• [Material for the task]
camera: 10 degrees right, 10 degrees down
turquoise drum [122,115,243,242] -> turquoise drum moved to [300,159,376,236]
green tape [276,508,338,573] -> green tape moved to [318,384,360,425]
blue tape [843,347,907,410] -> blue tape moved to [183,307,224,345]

* * *

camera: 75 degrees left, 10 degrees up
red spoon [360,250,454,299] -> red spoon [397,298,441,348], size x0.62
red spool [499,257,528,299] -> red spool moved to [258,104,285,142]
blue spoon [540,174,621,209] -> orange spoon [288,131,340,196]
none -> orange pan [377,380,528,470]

• [Work required] Please give again the lines above between the line holding "camera: 10 degrees right, 10 degrees down" and the line holding "blue tape [843,347,907,410]", inclusive, exactly as they are and with nothing added.

• [Completed task]
camera: 10 degrees right, 10 degrees down
turquoise drum [122,115,243,242] -> turquoise drum moved to [300,159,376,236]
green tape [276,508,338,573] -> green tape moved to [318,384,360,425]
blue tape [843,347,907,410] -> blue tape moved to [183,307,224,345]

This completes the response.